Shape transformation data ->
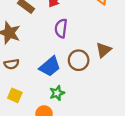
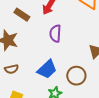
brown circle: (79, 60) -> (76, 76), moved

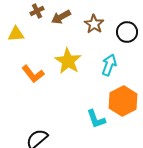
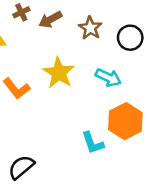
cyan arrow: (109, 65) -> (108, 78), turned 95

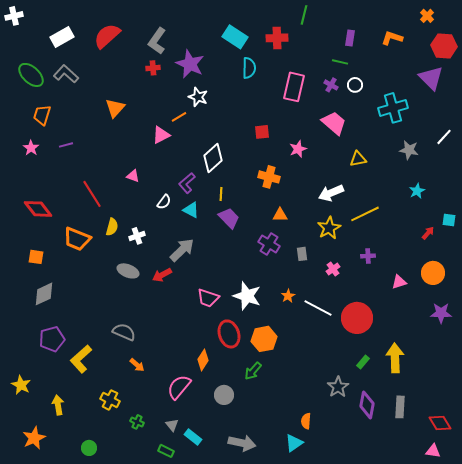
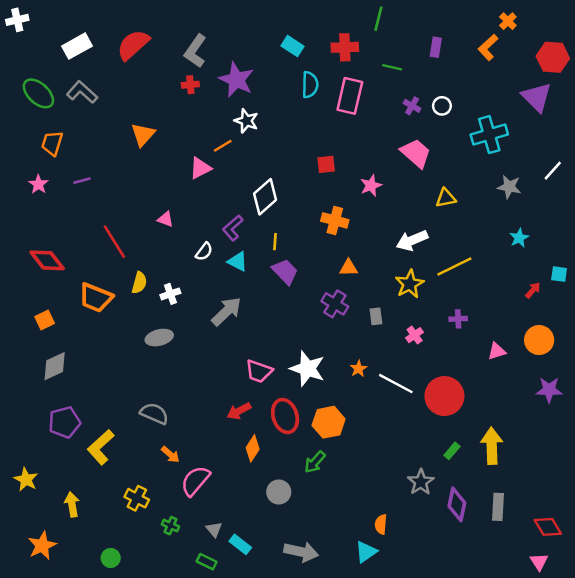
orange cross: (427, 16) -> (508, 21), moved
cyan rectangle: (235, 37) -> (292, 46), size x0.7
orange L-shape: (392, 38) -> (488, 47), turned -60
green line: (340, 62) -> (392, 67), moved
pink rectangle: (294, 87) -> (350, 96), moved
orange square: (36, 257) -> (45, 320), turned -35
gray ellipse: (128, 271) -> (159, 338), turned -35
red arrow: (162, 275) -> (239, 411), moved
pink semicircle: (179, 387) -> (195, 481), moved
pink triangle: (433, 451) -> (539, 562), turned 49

Description of the task -> Going through the data above, count the lines where the string "pink" appears, and answer with only that number.

Reply to the task -> 3